▸ TASK DESCRIPTION
Repeat all the data word for word.

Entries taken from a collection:
↓↓↓

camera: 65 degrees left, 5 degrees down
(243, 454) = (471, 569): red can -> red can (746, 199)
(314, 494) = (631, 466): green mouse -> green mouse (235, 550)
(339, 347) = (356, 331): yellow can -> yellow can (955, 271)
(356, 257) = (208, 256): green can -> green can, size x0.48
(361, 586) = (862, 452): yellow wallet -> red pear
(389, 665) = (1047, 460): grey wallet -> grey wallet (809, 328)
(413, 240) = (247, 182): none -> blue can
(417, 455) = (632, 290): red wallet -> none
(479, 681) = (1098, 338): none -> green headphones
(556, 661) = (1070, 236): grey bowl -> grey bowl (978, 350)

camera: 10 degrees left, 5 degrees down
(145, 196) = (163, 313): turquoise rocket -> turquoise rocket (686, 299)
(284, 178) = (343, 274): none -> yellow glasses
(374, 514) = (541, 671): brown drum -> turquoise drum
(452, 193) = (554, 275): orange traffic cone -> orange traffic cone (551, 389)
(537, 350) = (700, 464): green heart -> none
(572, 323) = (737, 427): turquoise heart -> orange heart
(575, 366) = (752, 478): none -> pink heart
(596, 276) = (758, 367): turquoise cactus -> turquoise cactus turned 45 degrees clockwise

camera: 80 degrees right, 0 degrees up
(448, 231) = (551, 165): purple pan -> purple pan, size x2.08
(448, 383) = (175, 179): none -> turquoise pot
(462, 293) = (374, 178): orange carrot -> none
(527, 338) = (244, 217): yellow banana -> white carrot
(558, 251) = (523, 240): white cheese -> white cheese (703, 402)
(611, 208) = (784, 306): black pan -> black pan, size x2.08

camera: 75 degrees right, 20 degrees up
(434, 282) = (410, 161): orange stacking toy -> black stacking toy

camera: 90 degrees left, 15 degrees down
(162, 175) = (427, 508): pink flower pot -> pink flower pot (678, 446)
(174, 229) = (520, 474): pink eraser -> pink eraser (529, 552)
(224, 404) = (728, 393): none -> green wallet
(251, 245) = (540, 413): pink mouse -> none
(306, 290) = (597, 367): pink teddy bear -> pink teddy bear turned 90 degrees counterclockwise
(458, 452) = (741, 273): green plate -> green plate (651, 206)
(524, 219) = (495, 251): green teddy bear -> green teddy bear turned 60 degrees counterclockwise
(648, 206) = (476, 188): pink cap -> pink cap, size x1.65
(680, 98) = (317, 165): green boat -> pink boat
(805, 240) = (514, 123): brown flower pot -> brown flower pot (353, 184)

↑↑↑

▸ RESULT BELOW
camera: 65 degrees left, 5 degrees down
(243, 454) = (471, 569): red can -> red can (746, 199)
(314, 494) = (631, 466): green mouse -> green mouse (235, 550)
(339, 347) = (356, 331): yellow can -> yellow can (955, 271)
(356, 257) = (208, 256): green can -> green can, size x0.48
(361, 586) = (862, 452): yellow wallet -> red pear
(389, 665) = (1047, 460): grey wallet -> grey wallet (809, 328)
(413, 240) = (247, 182): none -> blue can
(417, 455) = (632, 290): red wallet -> none
(479, 681) = (1098, 338): none -> green headphones
(556, 661) = (1070, 236): grey bowl -> grey bowl (978, 350)

camera: 10 degrees left, 5 degrees down
(145, 196) = (163, 313): turquoise rocket -> turquoise rocket (686, 299)
(284, 178) = (343, 274): none -> yellow glasses
(374, 514) = (541, 671): brown drum -> turquoise drum
(452, 193) = (554, 275): orange traffic cone -> orange traffic cone (551, 389)
(537, 350) = (700, 464): green heart -> none
(572, 323) = (737, 427): turquoise heart -> orange heart
(575, 366) = (752, 478): none -> pink heart
(596, 276) = (758, 367): turquoise cactus -> turquoise cactus turned 45 degrees clockwise

camera: 80 degrees right, 0 degrees up
(448, 231) = (551, 165): purple pan -> purple pan, size x2.08
(448, 383) = (175, 179): none -> turquoise pot
(462, 293) = (374, 178): orange carrot -> none
(527, 338) = (244, 217): yellow banana -> white carrot
(558, 251) = (523, 240): white cheese -> white cheese (703, 402)
(611, 208) = (784, 306): black pan -> black pan, size x2.08

camera: 75 degrees right, 20 degrees up
(434, 282) = (410, 161): orange stacking toy -> black stacking toy

camera: 90 degrees left, 15 degrees down
(162, 175) = (427, 508): pink flower pot -> pink flower pot (678, 446)
(174, 229) = (520, 474): pink eraser -> pink eraser (529, 552)
(224, 404) = (728, 393): none -> green wallet
(251, 245) = (540, 413): pink mouse -> none
(306, 290) = (597, 367): pink teddy bear -> pink teddy bear turned 90 degrees counterclockwise
(458, 452) = (741, 273): green plate -> green plate (651, 206)
(524, 219) = (495, 251): green teddy bear -> green teddy bear turned 60 degrees counterclockwise
(648, 206) = (476, 188): pink cap -> pink cap, size x1.65
(680, 98) = (317, 165): green boat -> pink boat
(805, 240) = (514, 123): brown flower pot -> brown flower pot (353, 184)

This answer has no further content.